**WHAT IS EXPECTED**
Print the listing below line for line, with no change to any word, number, or mark, and leave the pictures out.

**ITEMS**
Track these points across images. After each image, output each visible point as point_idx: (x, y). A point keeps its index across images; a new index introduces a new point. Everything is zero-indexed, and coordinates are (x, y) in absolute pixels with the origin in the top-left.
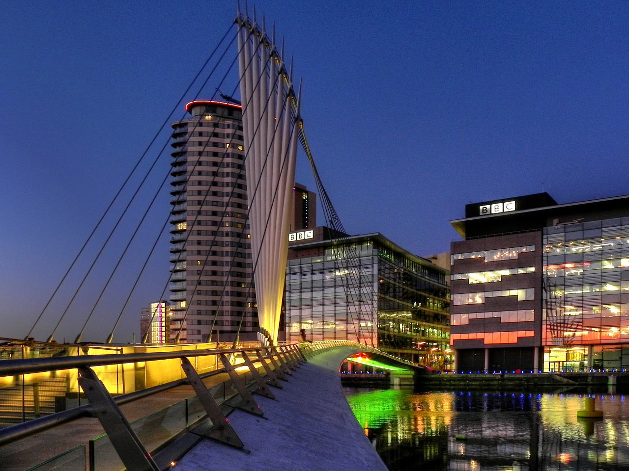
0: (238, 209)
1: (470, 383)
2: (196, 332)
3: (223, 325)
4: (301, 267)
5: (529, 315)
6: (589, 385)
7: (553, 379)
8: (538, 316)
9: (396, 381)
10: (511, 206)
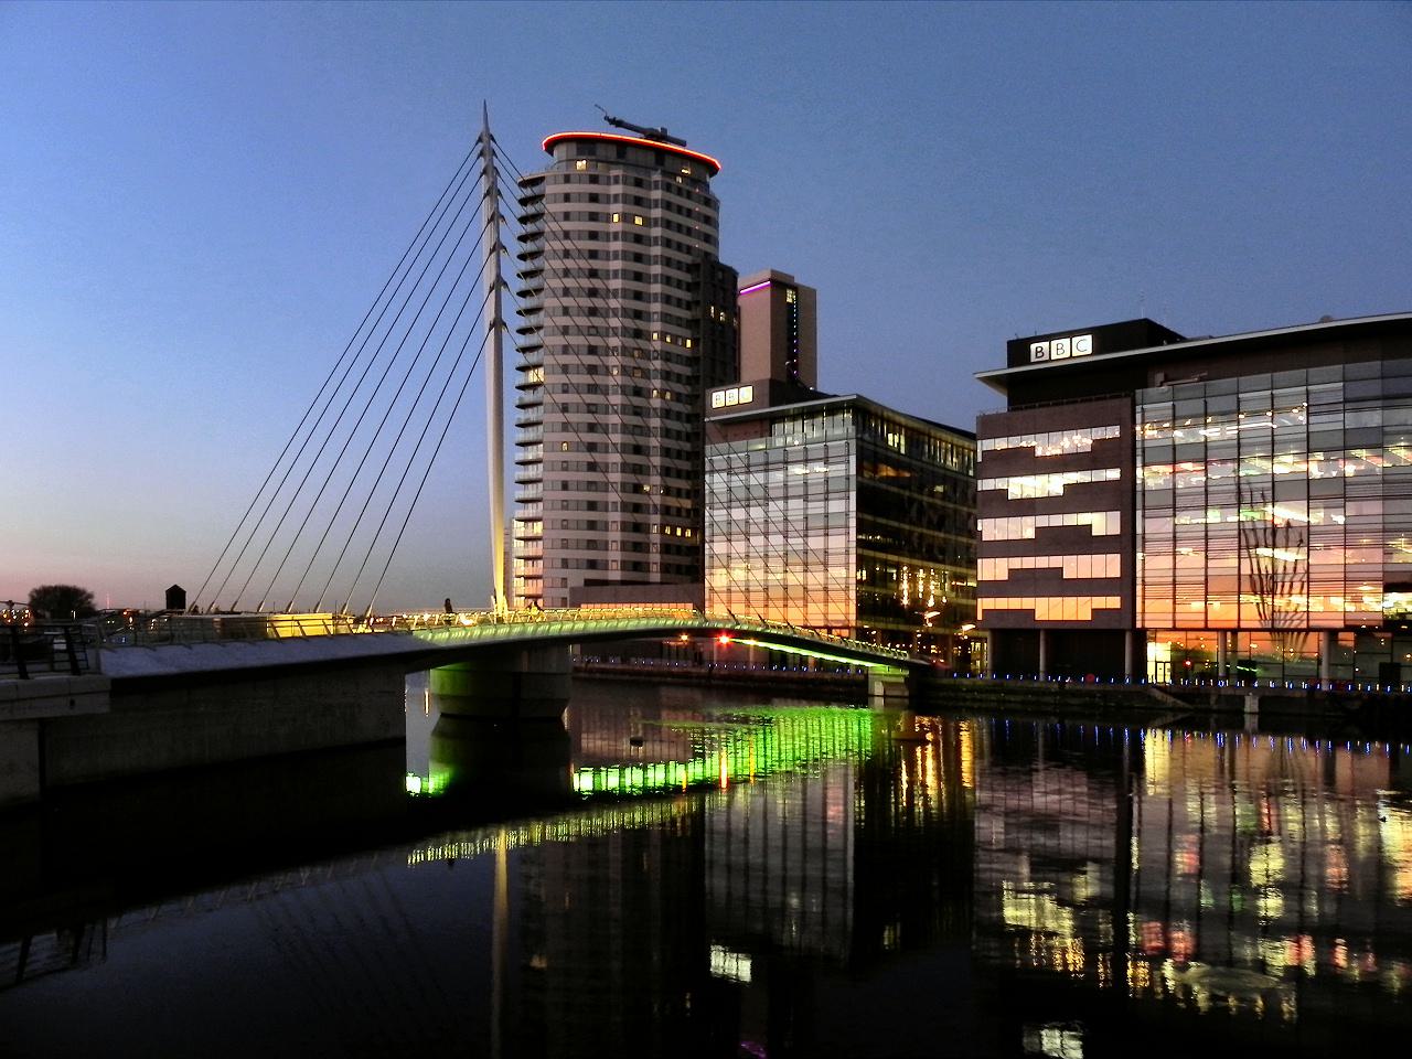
1: (1007, 698)
2: (559, 582)
3: (607, 569)
4: (806, 449)
5: (1108, 566)
6: (1210, 711)
7: (1149, 696)
8: (1129, 566)
9: (878, 689)
10: (1084, 345)
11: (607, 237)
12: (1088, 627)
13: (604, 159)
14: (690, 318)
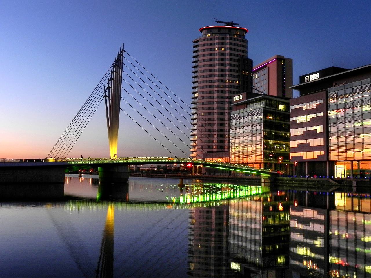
0: (221, 83)
5: (320, 142)
6: (344, 186)
7: (329, 182)
8: (327, 142)
9: (263, 181)
10: (317, 76)
11: (214, 55)
12: (316, 161)
13: (214, 33)
14: (237, 75)
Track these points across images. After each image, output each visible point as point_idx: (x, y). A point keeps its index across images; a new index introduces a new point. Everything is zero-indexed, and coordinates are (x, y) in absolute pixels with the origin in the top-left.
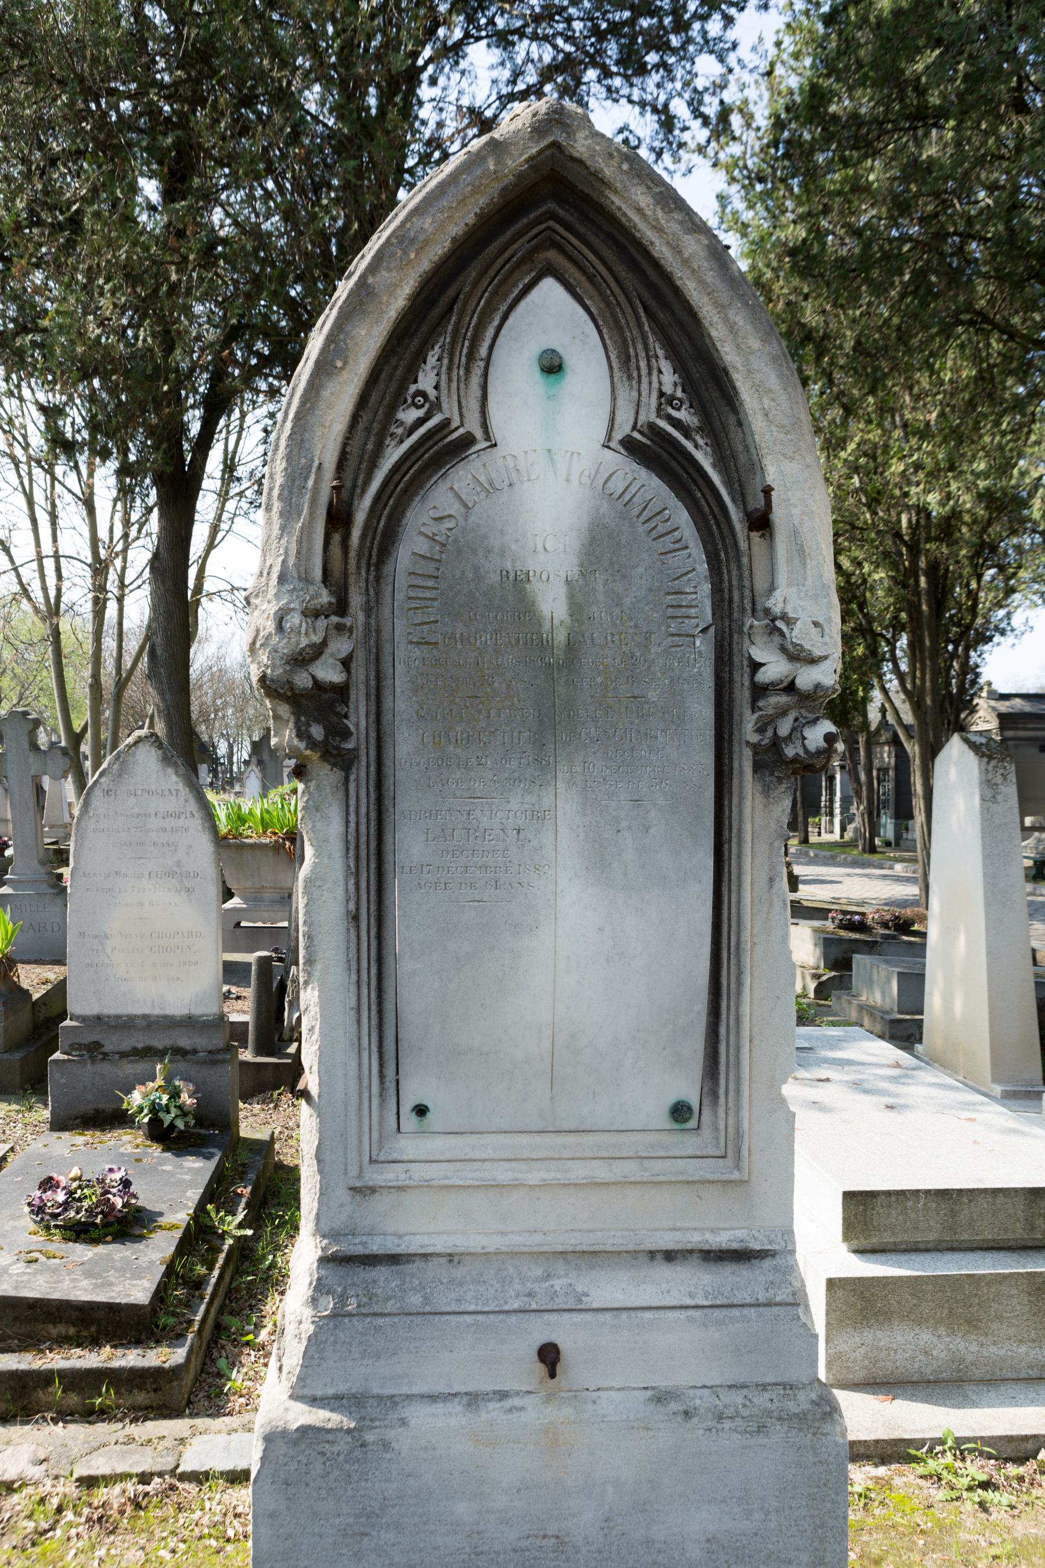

**SOLUTION TO THIS EXERCISE**
Track these points across images. After each image, output each visible point as point_idx: (x, y). A point keeps its index across images; a new index introduces a new point. Everything is zero-indexed, and coordinates are (x, y) in absolute pixels with the origin in the top-left.
0: (238, 209)
1: (470, 383)
2: (196, 332)
3: (223, 325)
4: (301, 267)
5: (529, 315)
6: (589, 385)
7: (553, 379)
8: (538, 316)
9: (396, 381)
10: (511, 206)
1: (1007, 698)
2: (559, 582)
3: (607, 569)
4: (806, 449)
5: (1108, 566)
6: (1210, 711)
7: (1149, 696)
8: (1129, 566)
9: (878, 689)
10: (1084, 345)
11: (607, 237)
12: (1088, 627)
13: (604, 159)
14: (690, 318)
0: (221, 83)
5: (320, 142)
6: (344, 186)
7: (329, 182)
8: (327, 142)
9: (263, 181)
10: (317, 76)
11: (214, 55)
12: (316, 161)
13: (214, 33)
14: (237, 75)
Track these points across images. After each image, output each visible point as point_idx: (x, y). A point keeps its index across images; a new index introduces a new point. Everything is zero-indexed, and coordinates are (x, y) in absolute pixels with the origin in the top-left.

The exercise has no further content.